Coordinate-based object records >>
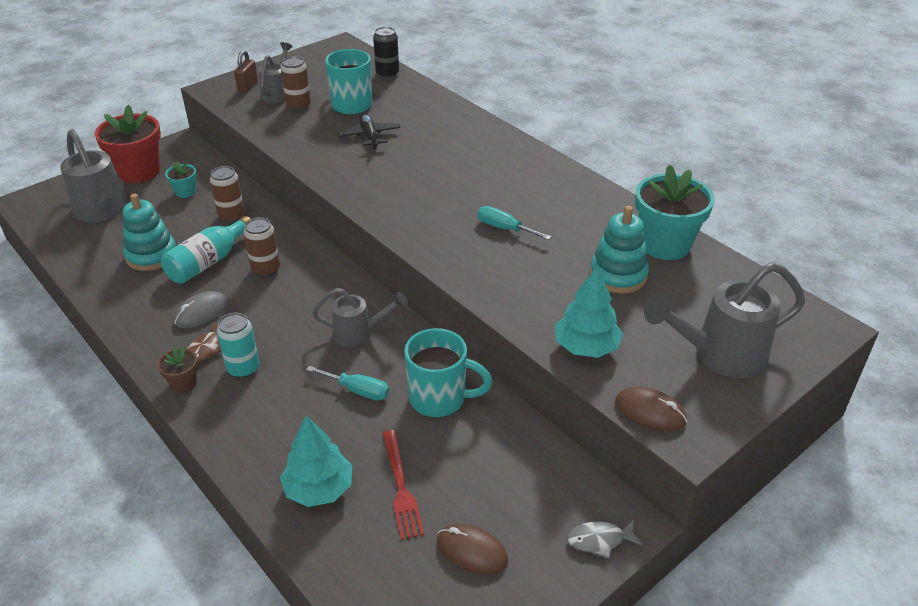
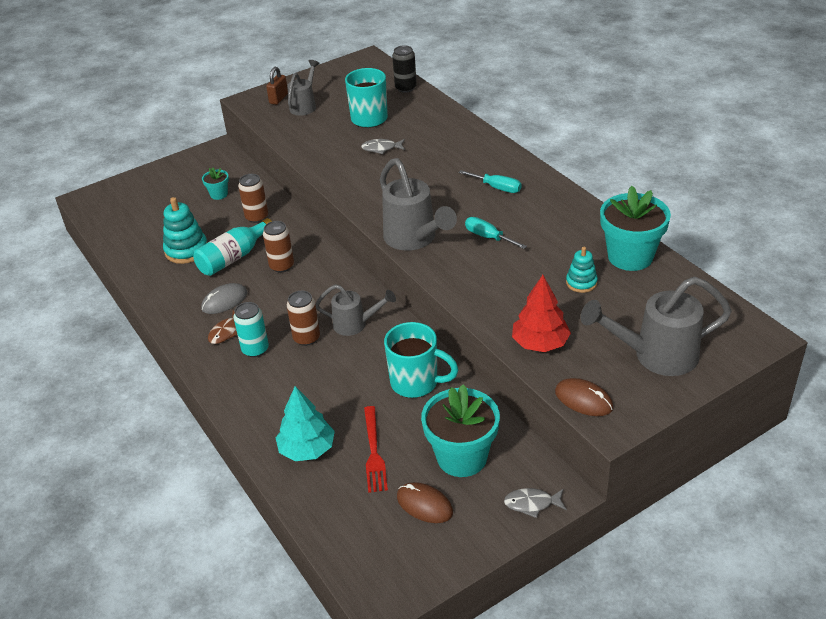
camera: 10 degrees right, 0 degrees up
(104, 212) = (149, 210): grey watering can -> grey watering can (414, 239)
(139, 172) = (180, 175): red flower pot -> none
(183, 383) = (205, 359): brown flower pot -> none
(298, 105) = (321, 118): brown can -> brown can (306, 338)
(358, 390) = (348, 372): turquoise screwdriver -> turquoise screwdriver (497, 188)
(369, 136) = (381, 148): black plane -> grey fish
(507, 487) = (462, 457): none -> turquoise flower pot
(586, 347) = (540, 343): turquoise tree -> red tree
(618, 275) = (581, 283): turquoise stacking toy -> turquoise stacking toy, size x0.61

Instructions to follow >> Could you repeat all of the entries exactly, without any of the images?

Your response >>
camera: 10 degrees right, 0 degrees up
(104, 212) = (149, 210): grey watering can -> grey watering can (414, 239)
(139, 172) = (180, 175): red flower pot -> none
(183, 383) = (205, 359): brown flower pot -> none
(298, 105) = (321, 118): brown can -> brown can (306, 338)
(358, 390) = (348, 372): turquoise screwdriver -> turquoise screwdriver (497, 188)
(369, 136) = (381, 148): black plane -> grey fish
(507, 487) = (462, 457): none -> turquoise flower pot
(586, 347) = (540, 343): turquoise tree -> red tree
(618, 275) = (581, 283): turquoise stacking toy -> turquoise stacking toy, size x0.61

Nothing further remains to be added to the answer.